• _Work to be completed_
Would you write out each line of the material below exactly, skipping every picture?

========

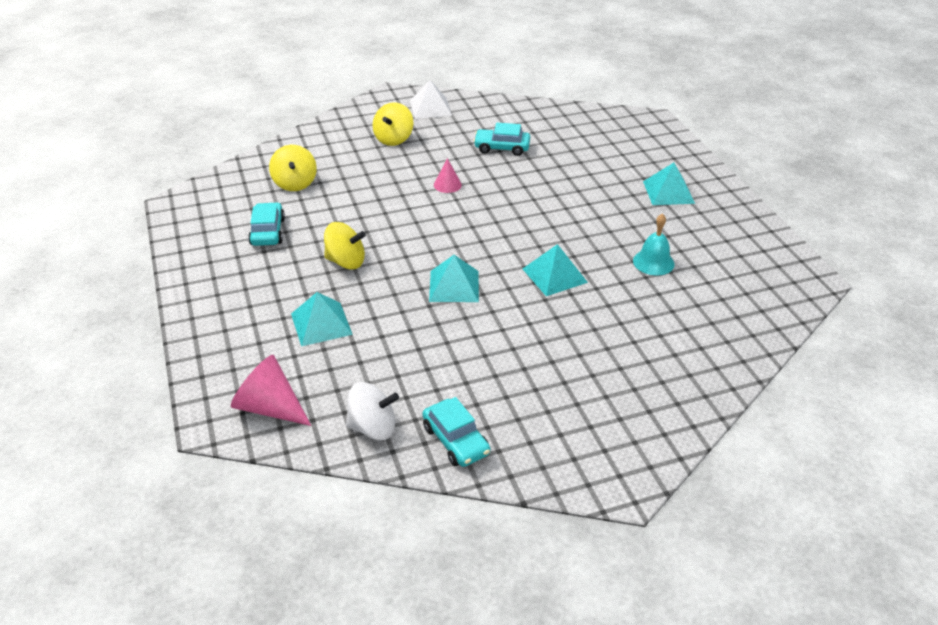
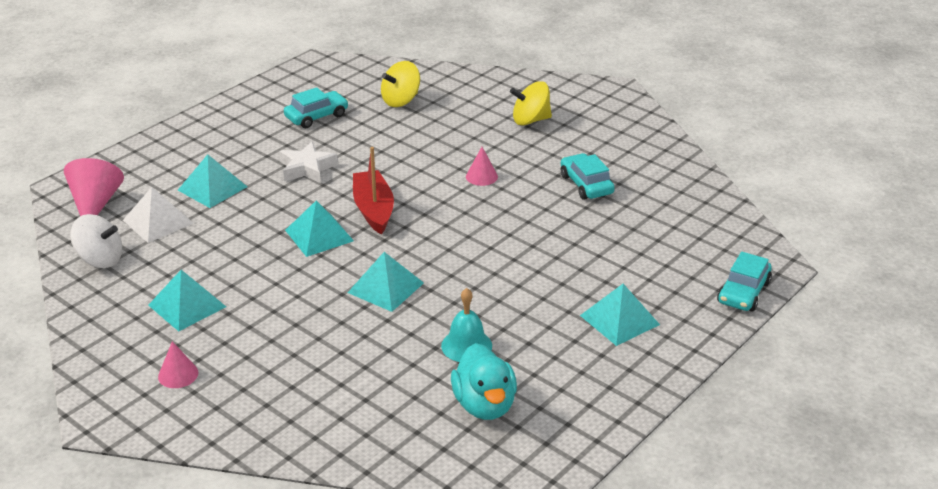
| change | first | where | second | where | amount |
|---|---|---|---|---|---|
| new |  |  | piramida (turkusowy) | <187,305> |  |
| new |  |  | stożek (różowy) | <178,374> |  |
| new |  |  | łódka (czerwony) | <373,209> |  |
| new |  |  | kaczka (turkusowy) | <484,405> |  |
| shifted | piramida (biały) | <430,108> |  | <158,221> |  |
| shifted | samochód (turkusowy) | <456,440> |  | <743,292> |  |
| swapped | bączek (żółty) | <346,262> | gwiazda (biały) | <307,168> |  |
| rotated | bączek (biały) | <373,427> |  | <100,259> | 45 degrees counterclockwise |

========

• _Written response_
| change | first | where | second | where | amount |
|---|---|---|---|---|---|
| new |  |  | piramida (turkusowy) | <187,305> |  |
| new |  |  | stożek (różowy) | <178,374> |  |
| new |  |  | łódka (czerwony) | <373,209> |  |
| new |  |  | kaczka (turkusowy) | <484,405> |  |
| shifted | piramida (biały) | <430,108> |  | <158,221> |  |
| shifted | samochód (turkusowy) | <456,440> |  | <743,292> |  |
| swapped | bączek (żółty) | <346,262> | gwiazda (biały) | <307,168> |  |
| rotated | bączek (biały) | <373,427> |  | <100,259> | 45 degrees counterclockwise |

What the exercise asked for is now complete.